[WHAT NEEDS TO BE DONE]: The answer must be the full data, restated word for word, with no pictures in it.

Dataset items
══════════════════════════════

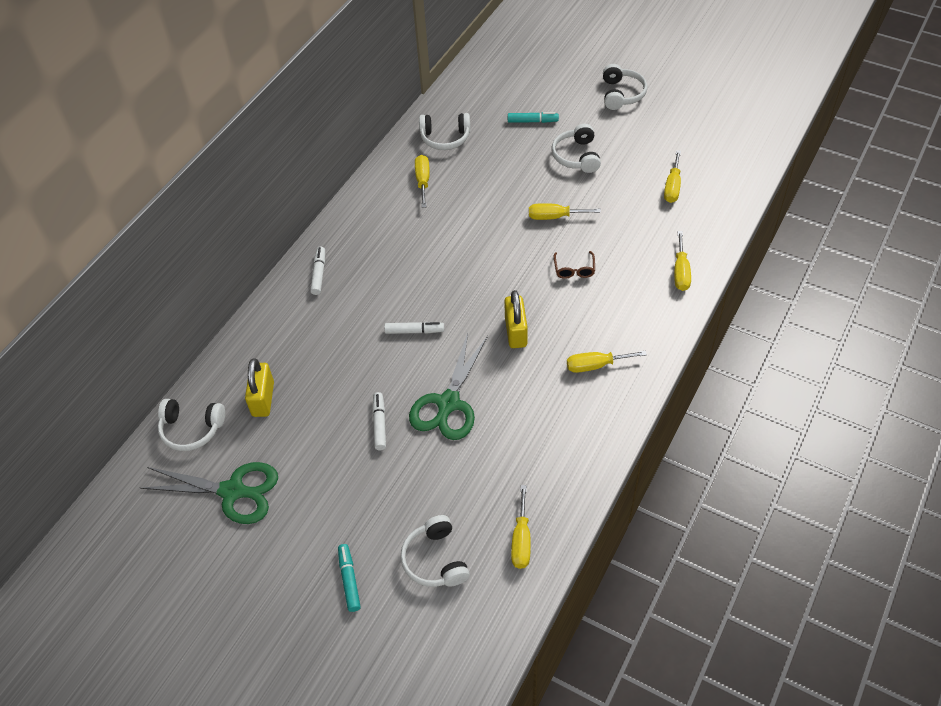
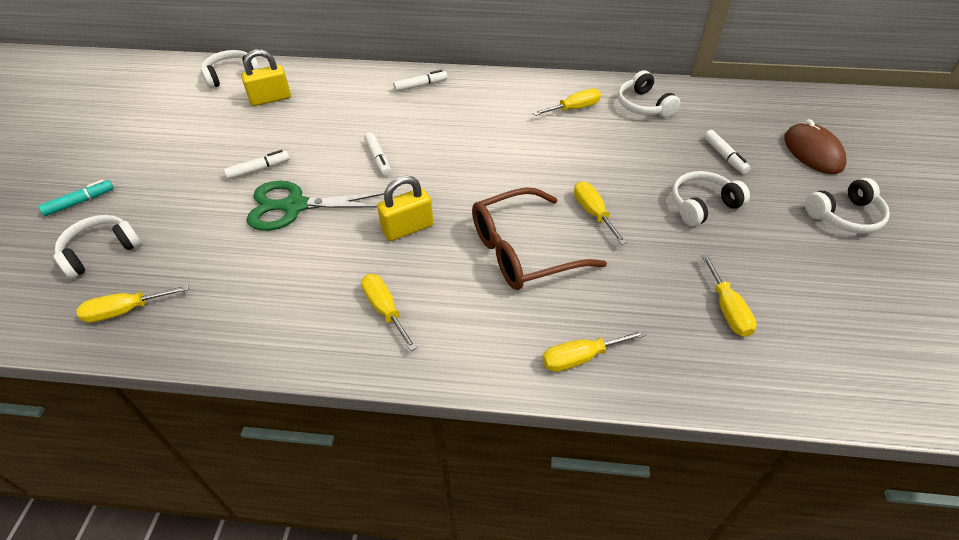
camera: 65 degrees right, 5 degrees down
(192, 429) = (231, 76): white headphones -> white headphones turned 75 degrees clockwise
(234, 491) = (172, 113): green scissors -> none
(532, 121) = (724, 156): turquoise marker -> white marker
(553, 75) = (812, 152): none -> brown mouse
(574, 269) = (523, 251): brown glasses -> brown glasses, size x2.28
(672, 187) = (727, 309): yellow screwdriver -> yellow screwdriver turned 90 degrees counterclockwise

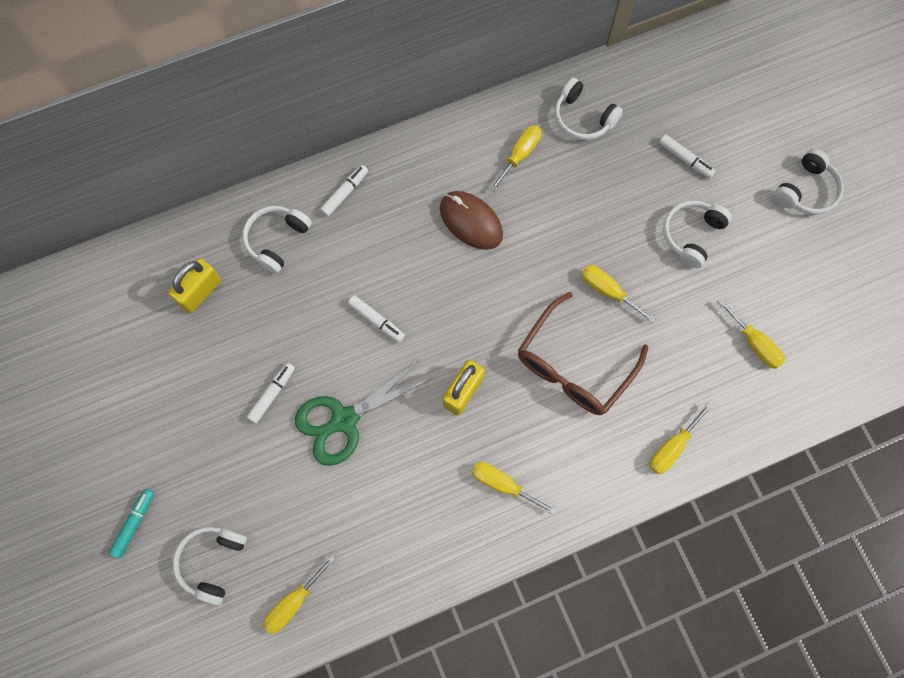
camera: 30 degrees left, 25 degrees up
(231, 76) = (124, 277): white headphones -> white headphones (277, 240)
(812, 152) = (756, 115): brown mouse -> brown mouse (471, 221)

══════════════════════════════

[RESULT]:
camera: 65 degrees right, 5 degrees down
(192, 429) = (231, 76): white headphones -> white headphones turned 75 degrees clockwise
(234, 491) = (172, 113): green scissors -> none
(532, 121) = (724, 156): turquoise marker -> white marker
(553, 75) = (812, 152): none -> brown mouse
(574, 269) = (523, 251): brown glasses -> brown glasses, size x2.28
(672, 187) = (727, 309): yellow screwdriver -> yellow screwdriver turned 90 degrees counterclockwise

camera: 30 degrees left, 25 degrees up
(231, 76) = (124, 277): white headphones -> white headphones (277, 240)
(812, 152) = (756, 115): brown mouse -> brown mouse (471, 221)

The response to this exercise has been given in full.